# Written task:
Copy every record below verbatim, leaving the pictures out.
^^^^
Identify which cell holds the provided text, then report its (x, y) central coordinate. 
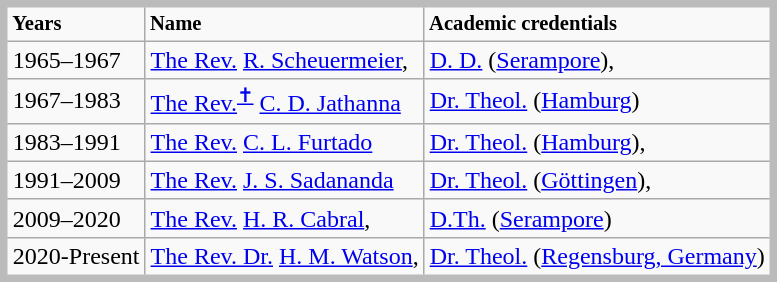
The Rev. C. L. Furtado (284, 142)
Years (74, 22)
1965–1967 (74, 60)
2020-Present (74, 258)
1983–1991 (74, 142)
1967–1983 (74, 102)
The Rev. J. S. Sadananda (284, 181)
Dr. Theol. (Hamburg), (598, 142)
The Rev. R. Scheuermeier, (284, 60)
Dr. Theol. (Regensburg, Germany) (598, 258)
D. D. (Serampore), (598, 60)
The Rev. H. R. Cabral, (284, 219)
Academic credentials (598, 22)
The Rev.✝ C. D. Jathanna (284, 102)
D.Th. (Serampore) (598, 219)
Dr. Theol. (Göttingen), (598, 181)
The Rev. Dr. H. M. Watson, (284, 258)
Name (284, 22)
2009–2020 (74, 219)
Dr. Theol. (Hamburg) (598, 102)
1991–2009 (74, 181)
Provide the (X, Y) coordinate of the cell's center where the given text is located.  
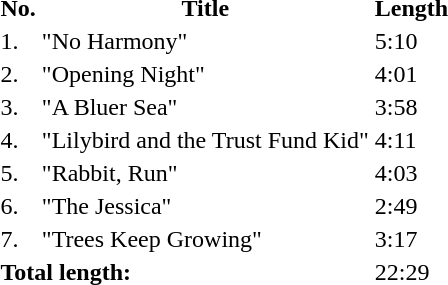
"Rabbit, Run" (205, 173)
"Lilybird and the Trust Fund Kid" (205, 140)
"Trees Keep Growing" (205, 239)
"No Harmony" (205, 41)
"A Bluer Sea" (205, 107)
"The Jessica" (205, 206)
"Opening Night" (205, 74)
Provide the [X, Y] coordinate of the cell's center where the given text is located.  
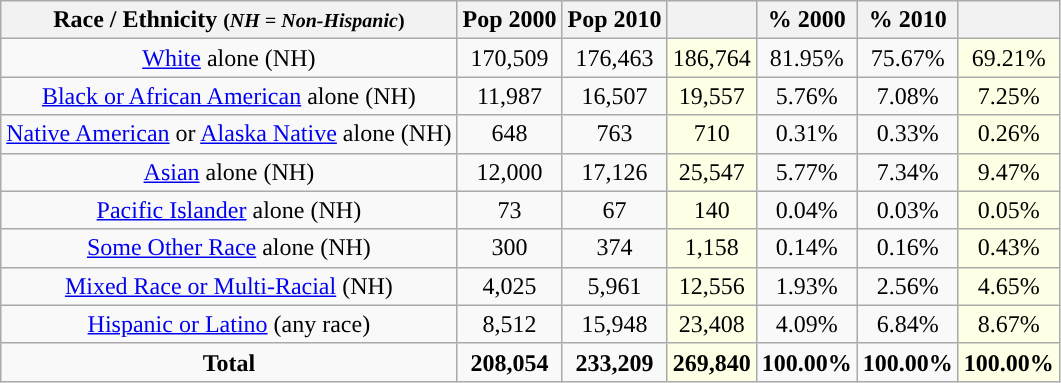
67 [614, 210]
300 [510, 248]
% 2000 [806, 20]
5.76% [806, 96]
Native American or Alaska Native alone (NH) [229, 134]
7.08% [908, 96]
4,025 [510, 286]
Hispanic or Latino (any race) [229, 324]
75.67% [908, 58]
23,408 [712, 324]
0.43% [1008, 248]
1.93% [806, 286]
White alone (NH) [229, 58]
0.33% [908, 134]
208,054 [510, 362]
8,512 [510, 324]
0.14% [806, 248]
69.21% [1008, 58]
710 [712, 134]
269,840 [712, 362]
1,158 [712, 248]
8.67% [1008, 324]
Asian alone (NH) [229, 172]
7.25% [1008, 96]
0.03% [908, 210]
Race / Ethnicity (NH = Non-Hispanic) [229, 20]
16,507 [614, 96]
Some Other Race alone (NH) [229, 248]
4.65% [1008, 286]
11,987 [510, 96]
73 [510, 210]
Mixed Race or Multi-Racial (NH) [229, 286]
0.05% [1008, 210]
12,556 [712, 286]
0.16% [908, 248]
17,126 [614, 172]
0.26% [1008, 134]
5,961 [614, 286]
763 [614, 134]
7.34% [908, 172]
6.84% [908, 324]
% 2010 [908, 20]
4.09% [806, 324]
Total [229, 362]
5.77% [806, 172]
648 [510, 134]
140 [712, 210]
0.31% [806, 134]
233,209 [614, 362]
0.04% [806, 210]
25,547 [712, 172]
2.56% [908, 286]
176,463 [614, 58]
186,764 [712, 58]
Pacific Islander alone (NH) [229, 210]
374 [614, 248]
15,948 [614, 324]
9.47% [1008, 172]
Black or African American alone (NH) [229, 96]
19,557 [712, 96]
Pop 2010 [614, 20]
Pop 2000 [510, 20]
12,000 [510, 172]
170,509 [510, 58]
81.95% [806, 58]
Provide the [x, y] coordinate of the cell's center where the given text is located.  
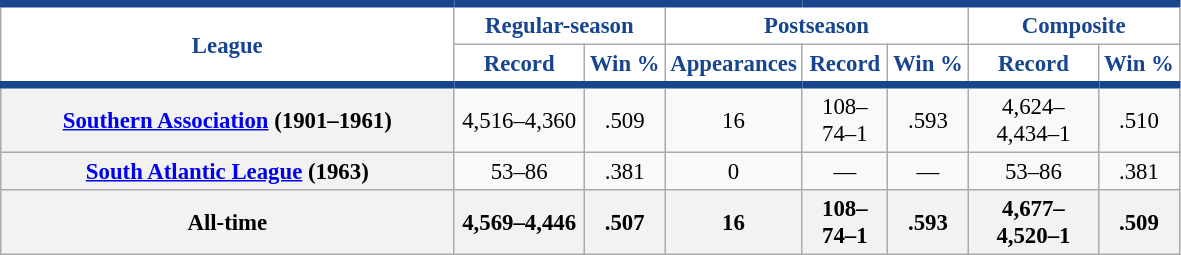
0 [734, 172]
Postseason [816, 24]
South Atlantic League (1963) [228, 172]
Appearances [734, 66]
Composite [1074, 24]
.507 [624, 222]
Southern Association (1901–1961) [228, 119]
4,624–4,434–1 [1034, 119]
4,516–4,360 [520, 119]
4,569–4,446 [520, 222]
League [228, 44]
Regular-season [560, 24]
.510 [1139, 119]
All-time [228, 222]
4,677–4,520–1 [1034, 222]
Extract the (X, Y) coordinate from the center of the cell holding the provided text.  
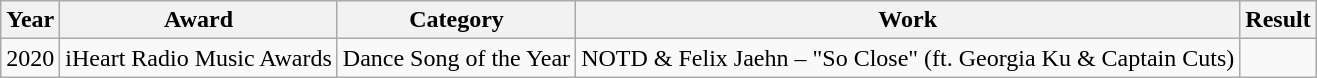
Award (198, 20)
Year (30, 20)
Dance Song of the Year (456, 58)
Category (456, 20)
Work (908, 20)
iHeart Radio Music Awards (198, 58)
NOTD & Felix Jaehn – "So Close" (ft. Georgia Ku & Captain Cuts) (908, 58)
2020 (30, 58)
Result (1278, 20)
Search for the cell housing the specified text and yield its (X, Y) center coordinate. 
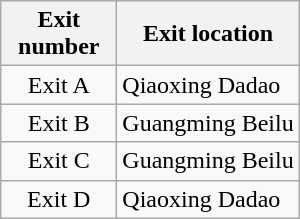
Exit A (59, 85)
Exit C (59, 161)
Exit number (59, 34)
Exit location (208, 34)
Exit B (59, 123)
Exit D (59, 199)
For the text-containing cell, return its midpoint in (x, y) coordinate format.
^^^^
# Exercise output:
Identify which cell holds the provided text, then report its (x, y) central coordinate. 
The Rev. C. L. Furtado (284, 142)
Years (74, 22)
1965–1967 (74, 60)
2020-Present (74, 258)
1983–1991 (74, 142)
1967–1983 (74, 102)
The Rev. J. S. Sadananda (284, 181)
Dr. Theol. (Hamburg), (598, 142)
The Rev. R. Scheuermeier, (284, 60)
Dr. Theol. (Regensburg, Germany) (598, 258)
D. D. (Serampore), (598, 60)
The Rev. H. R. Cabral, (284, 219)
Academic credentials (598, 22)
The Rev.✝ C. D. Jathanna (284, 102)
D.Th. (Serampore) (598, 219)
Dr. Theol. (Göttingen), (598, 181)
The Rev. Dr. H. M. Watson, (284, 258)
Name (284, 22)
2009–2020 (74, 219)
Dr. Theol. (Hamburg) (598, 102)
1991–2009 (74, 181)
Provide the (X, Y) coordinate of the cell's center where the given text is located.  
"Rabbit, Run" (205, 173)
"Lilybird and the Trust Fund Kid" (205, 140)
"Trees Keep Growing" (205, 239)
"No Harmony" (205, 41)
"A Bluer Sea" (205, 107)
"The Jessica" (205, 206)
"Opening Night" (205, 74)
Provide the [X, Y] coordinate of the cell's center where the given text is located.  
67 [614, 210]
300 [510, 248]
% 2000 [806, 20]
5.76% [806, 96]
Native American or Alaska Native alone (NH) [229, 134]
7.08% [908, 96]
4,025 [510, 286]
Hispanic or Latino (any race) [229, 324]
75.67% [908, 58]
23,408 [712, 324]
0.43% [1008, 248]
1.93% [806, 286]
White alone (NH) [229, 58]
0.33% [908, 134]
208,054 [510, 362]
8,512 [510, 324]
0.14% [806, 248]
69.21% [1008, 58]
710 [712, 134]
269,840 [712, 362]
1,158 [712, 248]
8.67% [1008, 324]
Asian alone (NH) [229, 172]
7.25% [1008, 96]
0.03% [908, 210]
Race / Ethnicity (NH = Non-Hispanic) [229, 20]
16,507 [614, 96]
Some Other Race alone (NH) [229, 248]
4.65% [1008, 286]
11,987 [510, 96]
73 [510, 210]
Mixed Race or Multi-Racial (NH) [229, 286]
0.05% [1008, 210]
12,556 [712, 286]
0.16% [908, 248]
17,126 [614, 172]
0.26% [1008, 134]
5,961 [614, 286]
763 [614, 134]
7.34% [908, 172]
6.84% [908, 324]
% 2010 [908, 20]
4.09% [806, 324]
Total [229, 362]
5.77% [806, 172]
648 [510, 134]
140 [712, 210]
0.31% [806, 134]
233,209 [614, 362]
0.04% [806, 210]
25,547 [712, 172]
2.56% [908, 286]
176,463 [614, 58]
186,764 [712, 58]
Pacific Islander alone (NH) [229, 210]
374 [614, 248]
15,948 [614, 324]
9.47% [1008, 172]
Black or African American alone (NH) [229, 96]
19,557 [712, 96]
Pop 2010 [614, 20]
Pop 2000 [510, 20]
12,000 [510, 172]
170,509 [510, 58]
81.95% [806, 58]
Provide the [x, y] coordinate of the cell's center where the given text is located.  
0 [734, 172]
Postseason [816, 24]
South Atlantic League (1963) [228, 172]
Appearances [734, 66]
Composite [1074, 24]
.507 [624, 222]
Southern Association (1901–1961) [228, 119]
4,624–4,434–1 [1034, 119]
4,516–4,360 [520, 119]
4,569–4,446 [520, 222]
League [228, 44]
Regular-season [560, 24]
.510 [1139, 119]
All-time [228, 222]
4,677–4,520–1 [1034, 222]
Extract the (X, Y) coordinate from the center of the cell holding the provided text.  
Award (198, 20)
Year (30, 20)
Dance Song of the Year (456, 58)
Category (456, 20)
Work (908, 20)
iHeart Radio Music Awards (198, 58)
NOTD & Felix Jaehn – "So Close" (ft. Georgia Ku & Captain Cuts) (908, 58)
2020 (30, 58)
Result (1278, 20)
Search for the cell housing the specified text and yield its (X, Y) center coordinate. 
Exit A (59, 85)
Exit C (59, 161)
Exit number (59, 34)
Exit location (208, 34)
Exit B (59, 123)
Exit D (59, 199)
For the text-containing cell, return its midpoint in (x, y) coordinate format.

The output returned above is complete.